§ Activity
Among the following entries, say how many lines contain the word "ruler"; the answer is a number and nothing else.

§ Material provided
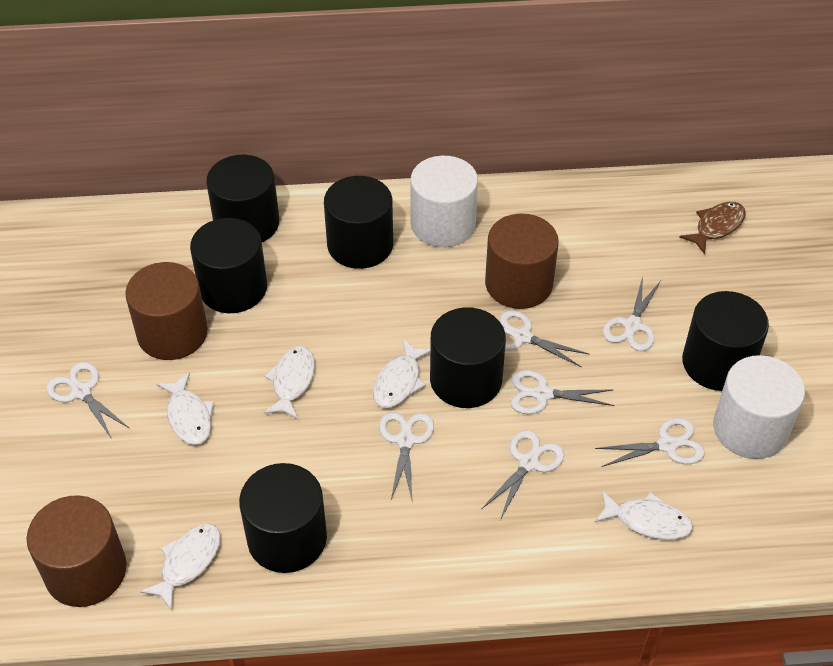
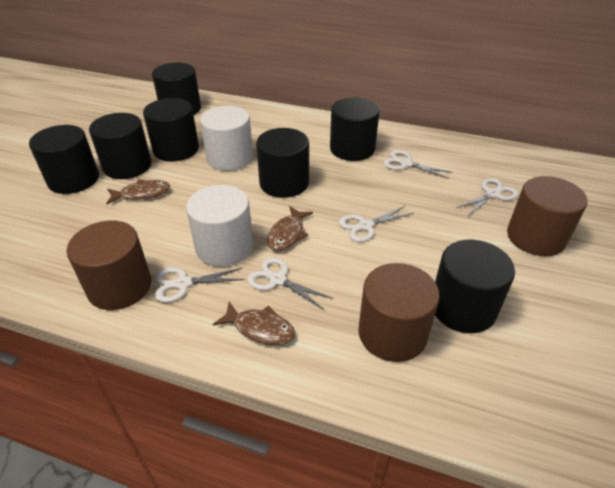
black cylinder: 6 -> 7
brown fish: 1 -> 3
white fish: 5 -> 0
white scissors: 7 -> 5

---

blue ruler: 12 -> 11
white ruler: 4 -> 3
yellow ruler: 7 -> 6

§ Task answer
3